■ DATA FOR THIS TASK:
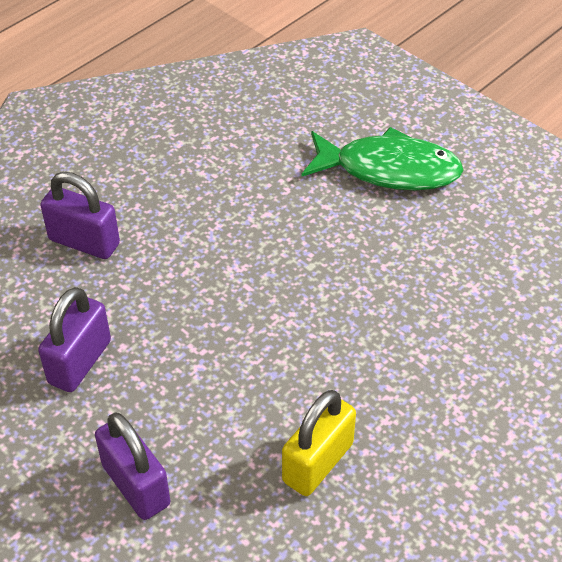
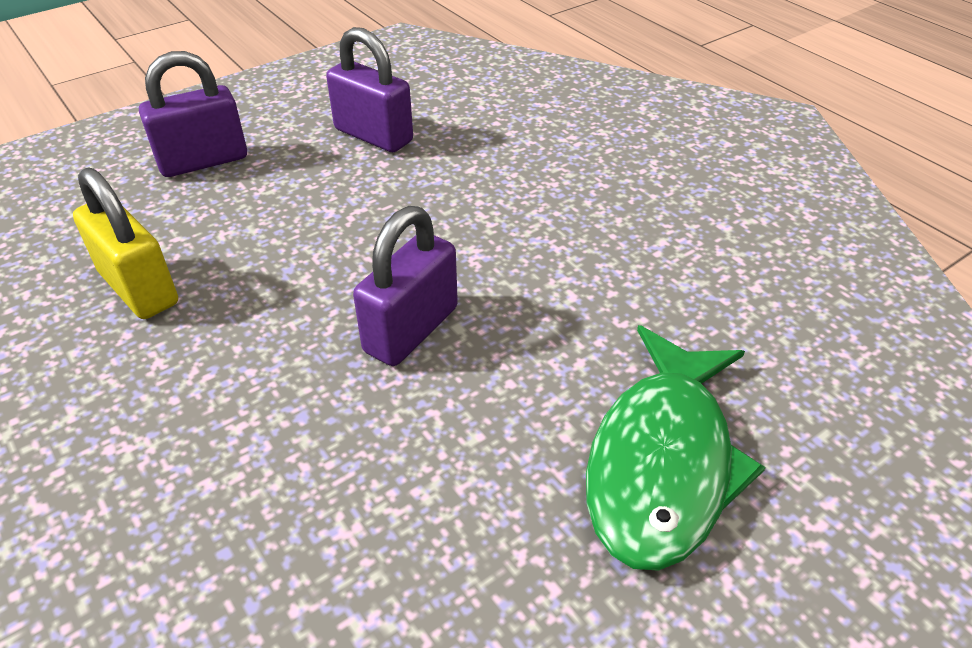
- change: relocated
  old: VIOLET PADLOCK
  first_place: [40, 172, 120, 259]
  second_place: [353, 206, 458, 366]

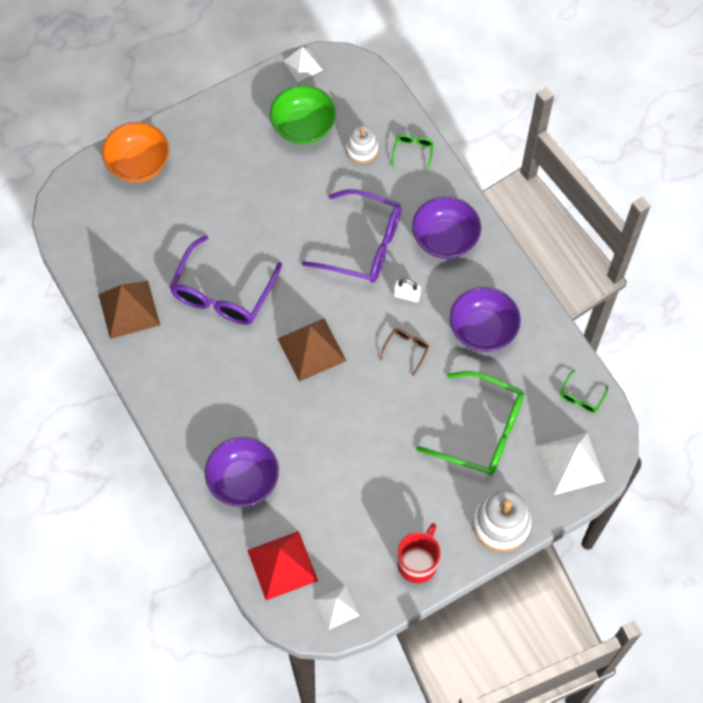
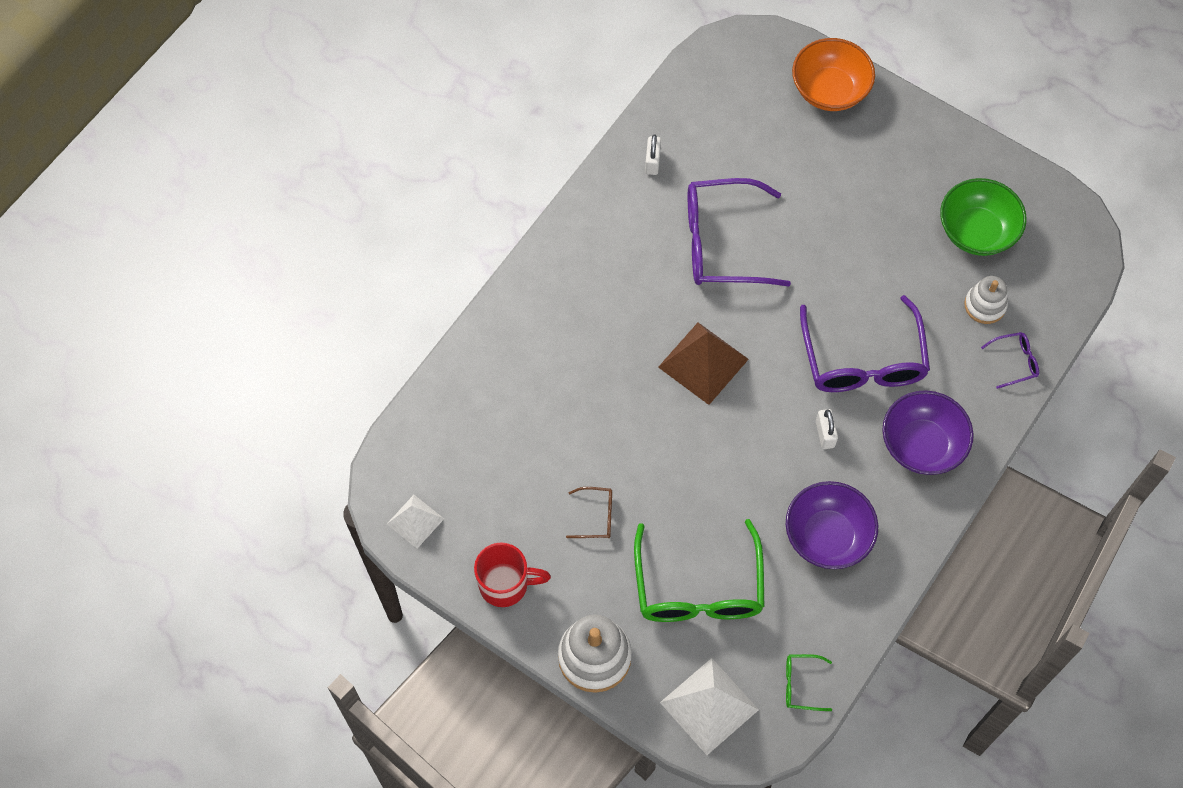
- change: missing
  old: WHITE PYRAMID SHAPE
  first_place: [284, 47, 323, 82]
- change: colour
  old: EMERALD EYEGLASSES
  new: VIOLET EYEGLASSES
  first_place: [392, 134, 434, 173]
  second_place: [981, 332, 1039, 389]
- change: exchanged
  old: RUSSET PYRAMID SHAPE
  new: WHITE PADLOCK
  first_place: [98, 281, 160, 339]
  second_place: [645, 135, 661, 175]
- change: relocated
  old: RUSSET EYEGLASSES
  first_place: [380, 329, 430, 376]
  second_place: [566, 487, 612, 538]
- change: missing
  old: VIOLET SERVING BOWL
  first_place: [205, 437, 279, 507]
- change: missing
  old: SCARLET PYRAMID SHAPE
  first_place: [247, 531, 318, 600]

■ PROBLEM REQUIREMENTS: The response must contain exactly the lines from the one with "first_place: [205, 437, 279, 507]" through the last line of the material above, both ends included, and no others.

■ TASK ANSWER:
  first_place: [205, 437, 279, 507]
- change: missing
  old: SCARLET PYRAMID SHAPE
  first_place: [247, 531, 318, 600]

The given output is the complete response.